[RECORD SET]

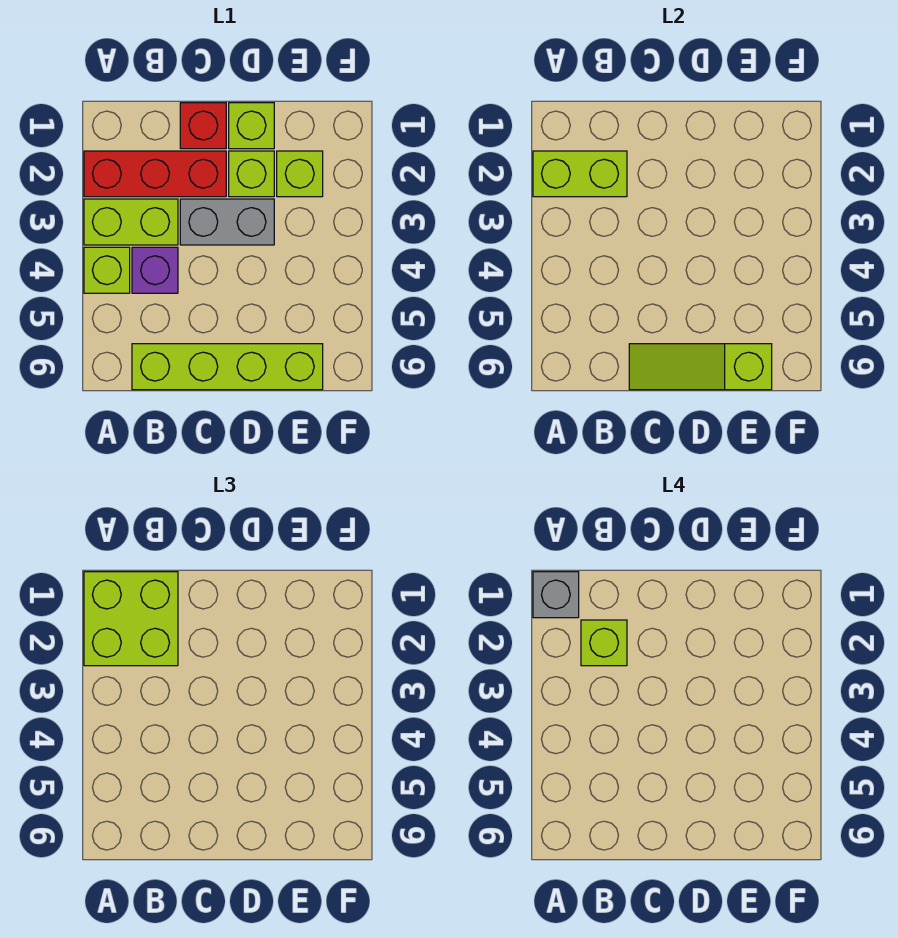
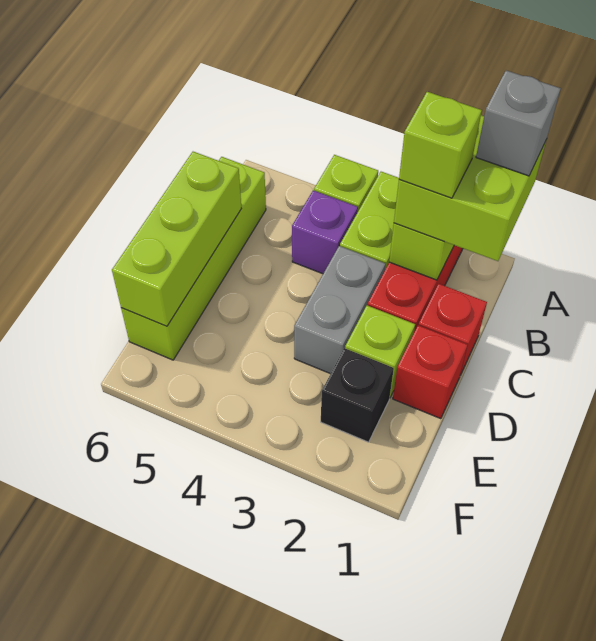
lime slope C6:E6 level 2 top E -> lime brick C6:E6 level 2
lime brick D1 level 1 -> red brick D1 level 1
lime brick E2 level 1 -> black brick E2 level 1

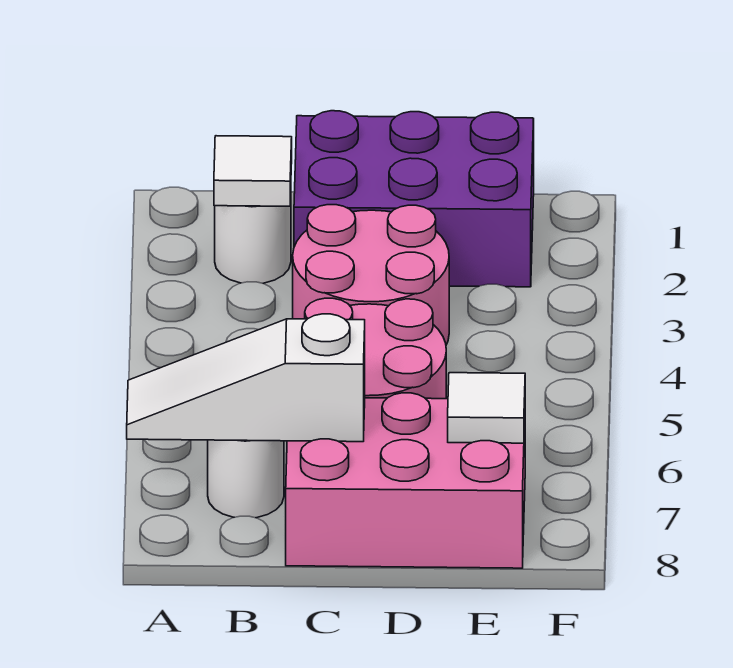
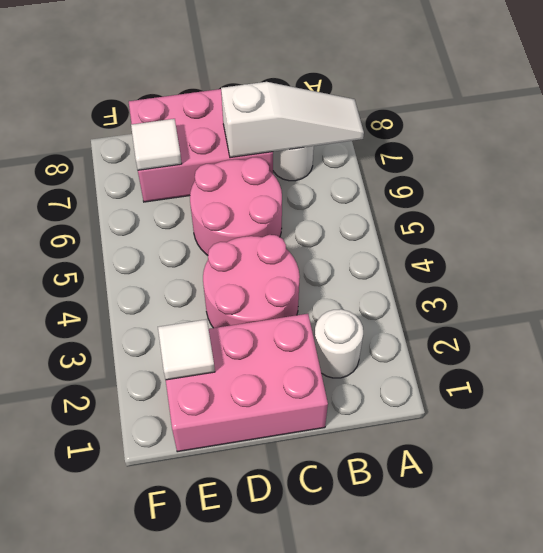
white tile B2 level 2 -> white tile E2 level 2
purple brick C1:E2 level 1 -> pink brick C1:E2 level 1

[/RECORD SET]

[WORK ITEM]: Take the line with "white tile B2" and every line after it in the data, and please reproduce them exactly, leaving out all other lines.

[ANSWER TO THIS TASK]:
white tile B2 level 2 -> white tile E2 level 2
purple brick C1:E2 level 1 -> pink brick C1:E2 level 1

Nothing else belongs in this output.